> Data to use:
---+---

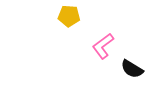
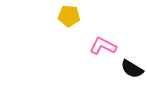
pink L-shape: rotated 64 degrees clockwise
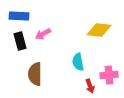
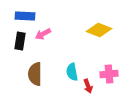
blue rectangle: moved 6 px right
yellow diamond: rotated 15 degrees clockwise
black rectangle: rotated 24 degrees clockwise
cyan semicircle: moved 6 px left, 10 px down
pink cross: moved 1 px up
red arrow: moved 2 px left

---+---

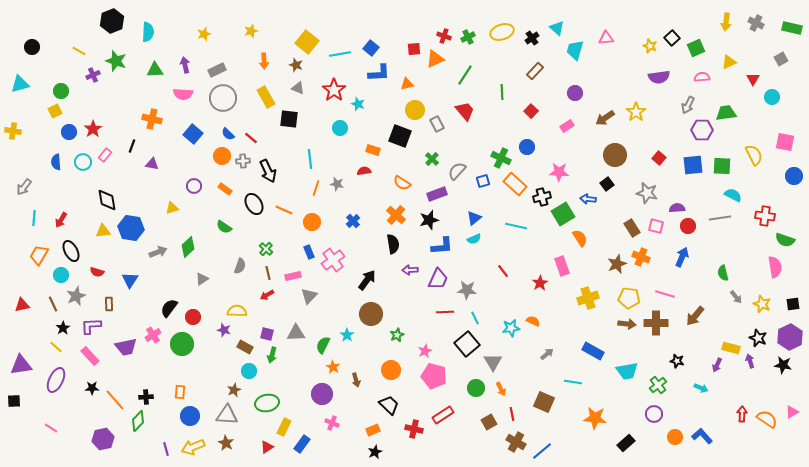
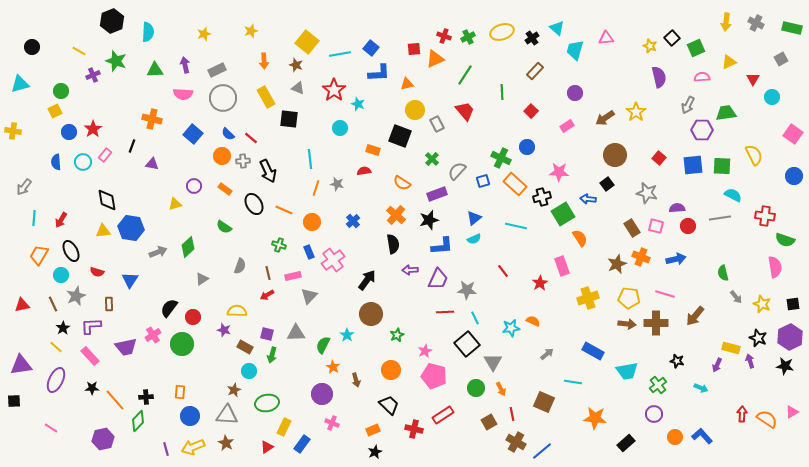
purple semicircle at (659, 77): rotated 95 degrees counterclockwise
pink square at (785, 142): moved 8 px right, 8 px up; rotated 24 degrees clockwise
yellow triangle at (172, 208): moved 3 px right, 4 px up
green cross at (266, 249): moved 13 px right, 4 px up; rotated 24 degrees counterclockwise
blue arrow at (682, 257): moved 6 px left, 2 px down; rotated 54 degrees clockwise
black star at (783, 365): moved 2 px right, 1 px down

---+---

Copy word for word the lines of the records above from the one with "pink L-shape: rotated 64 degrees clockwise" up to and including the one with "red arrow: moved 2 px left". Skip the pictures.

> Expected output:
pink L-shape: rotated 64 degrees clockwise
blue rectangle: moved 6 px right
yellow diamond: rotated 15 degrees clockwise
black rectangle: rotated 24 degrees clockwise
cyan semicircle: moved 6 px left, 10 px down
pink cross: moved 1 px up
red arrow: moved 2 px left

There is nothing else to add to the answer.